EXERCISE DESCRIPTION: From the material below, tally every line containing "degrees"; reply with the total only.

:::

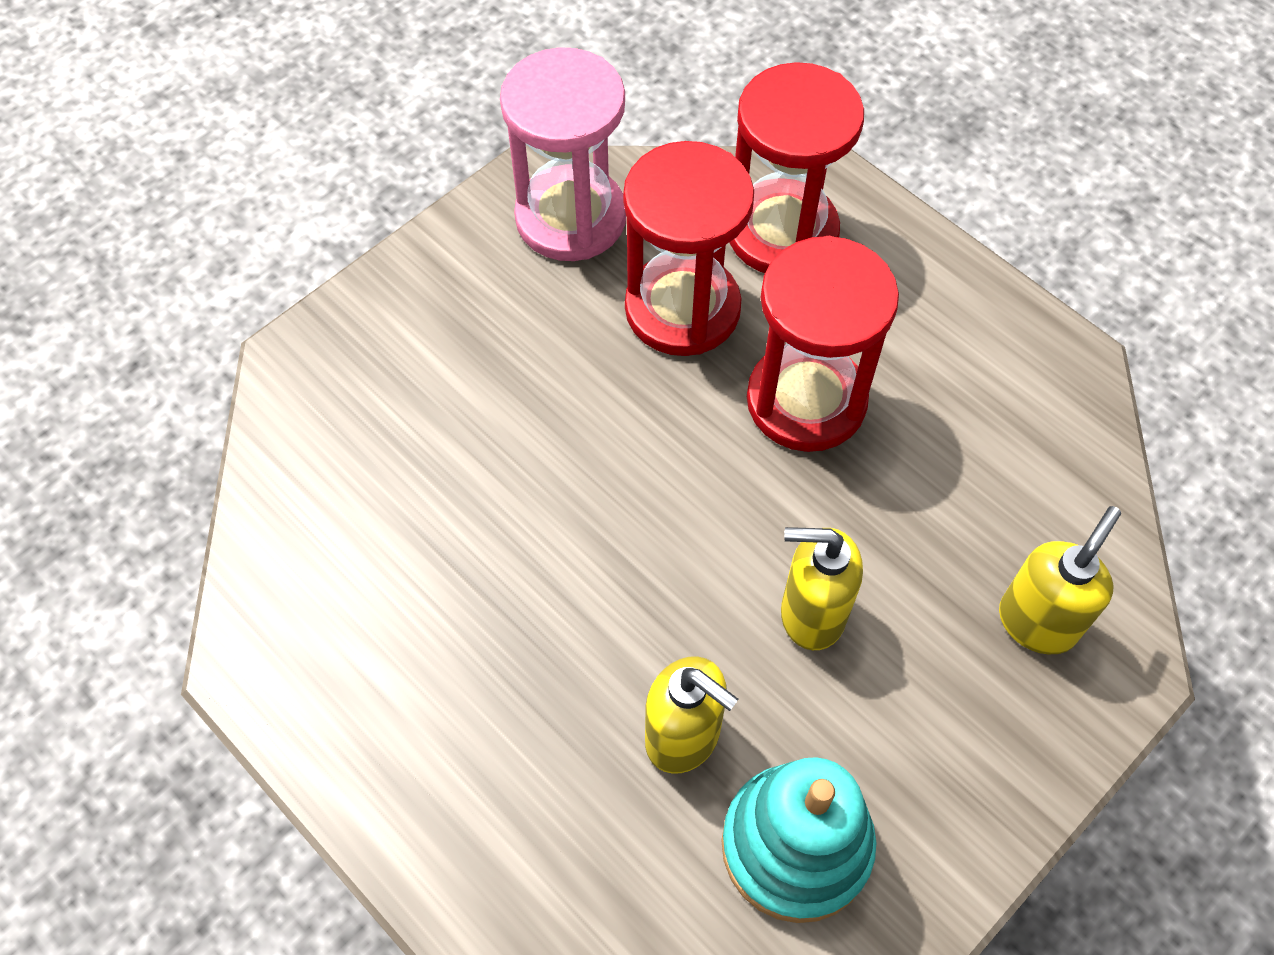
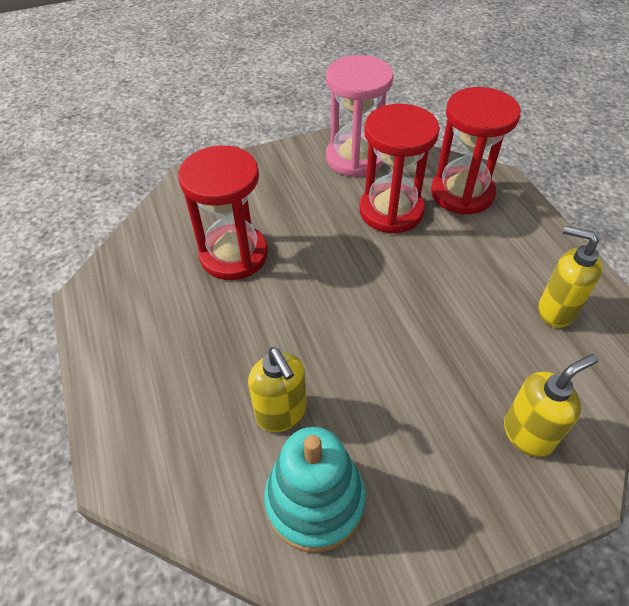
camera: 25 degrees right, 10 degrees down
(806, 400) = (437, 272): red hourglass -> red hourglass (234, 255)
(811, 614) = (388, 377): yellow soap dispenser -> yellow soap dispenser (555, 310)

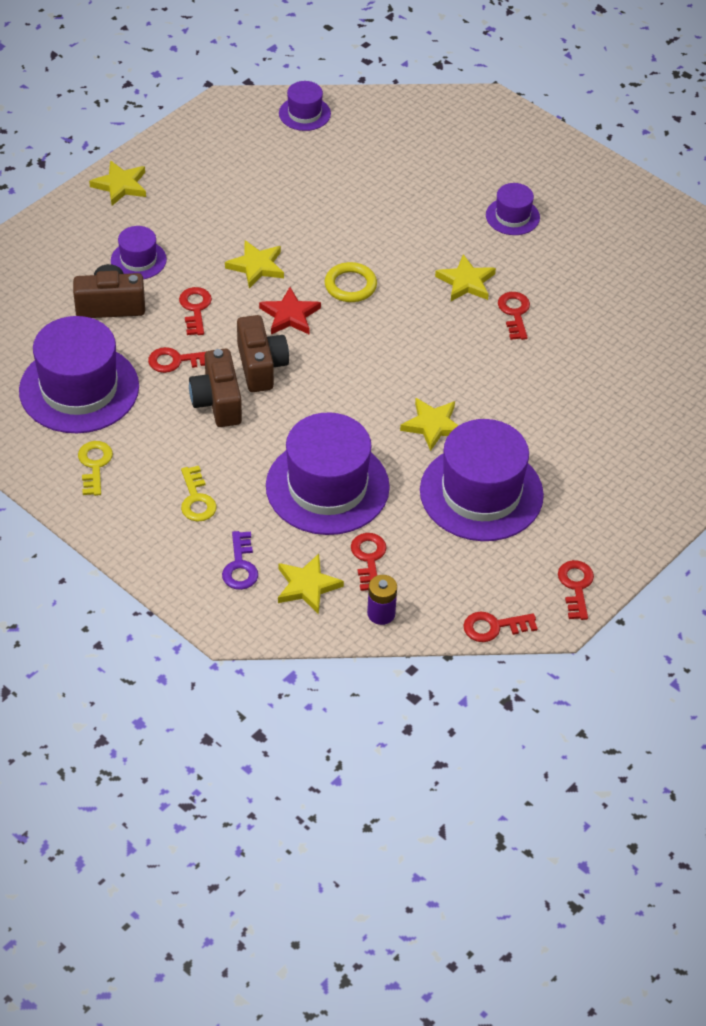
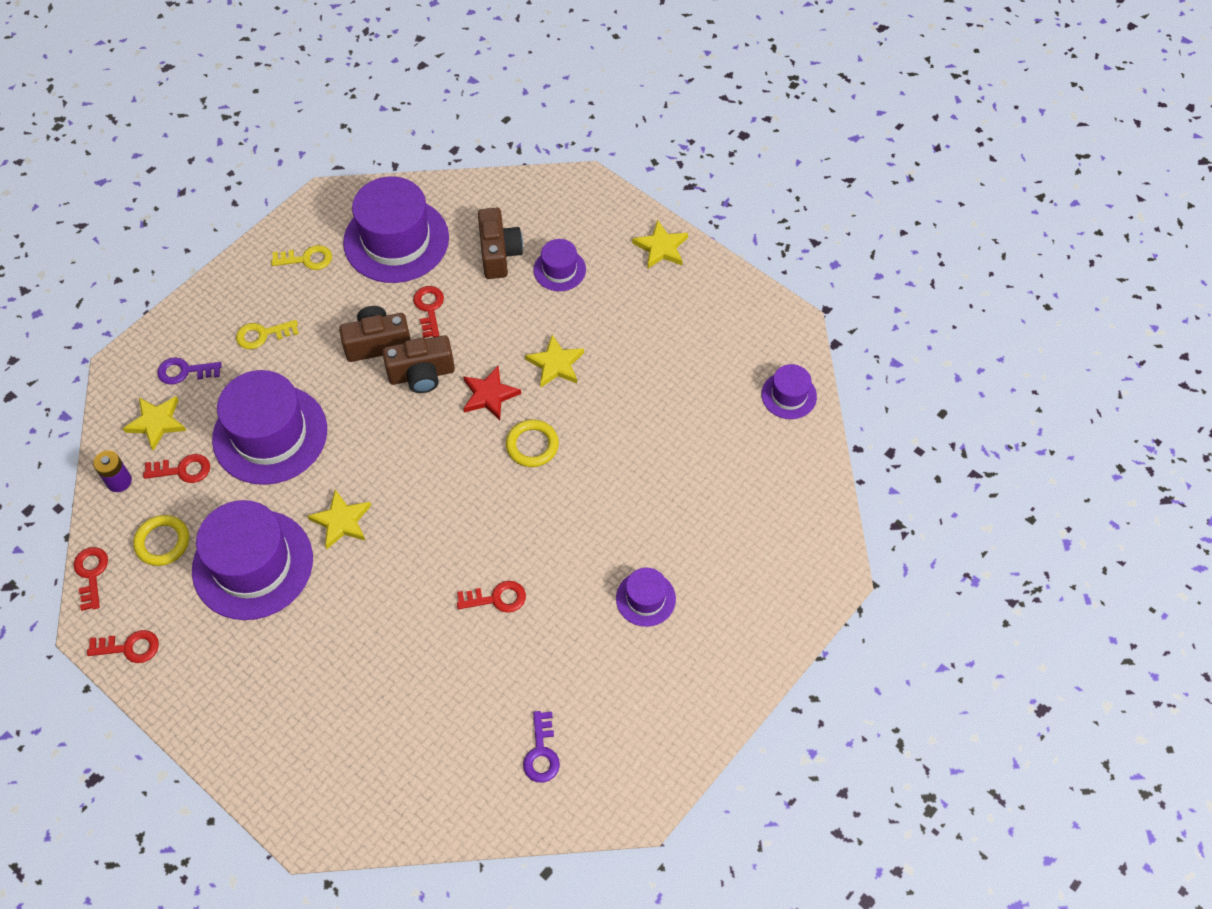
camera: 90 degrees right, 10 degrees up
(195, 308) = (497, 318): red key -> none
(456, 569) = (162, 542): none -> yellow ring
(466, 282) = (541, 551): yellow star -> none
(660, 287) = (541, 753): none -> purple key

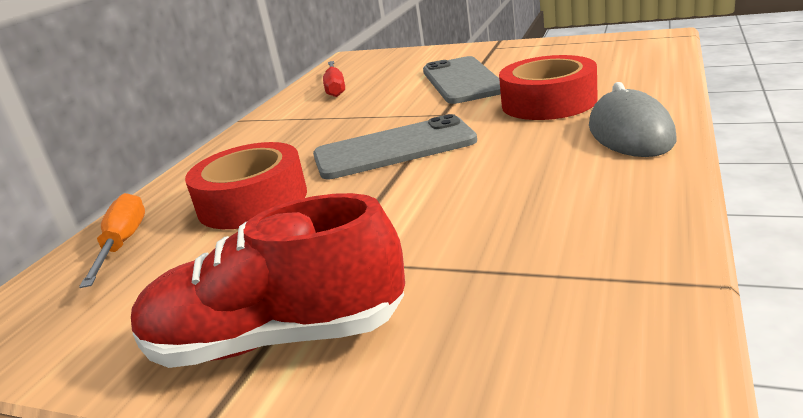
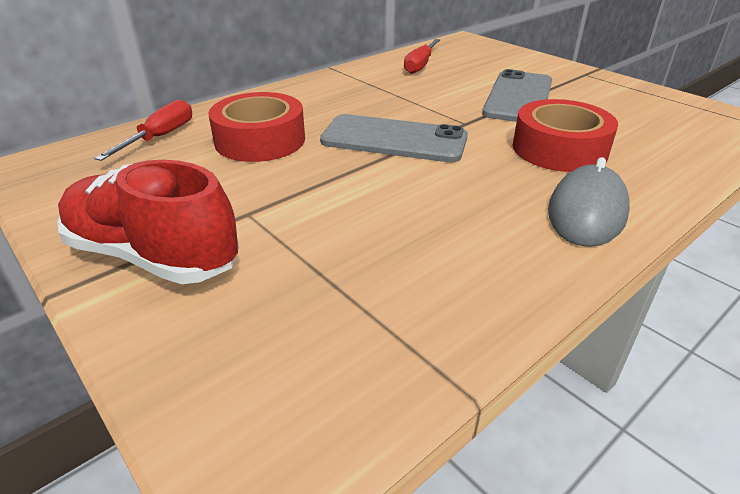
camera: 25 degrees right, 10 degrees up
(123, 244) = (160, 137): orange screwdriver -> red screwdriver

:::

ANSWER BOX: 3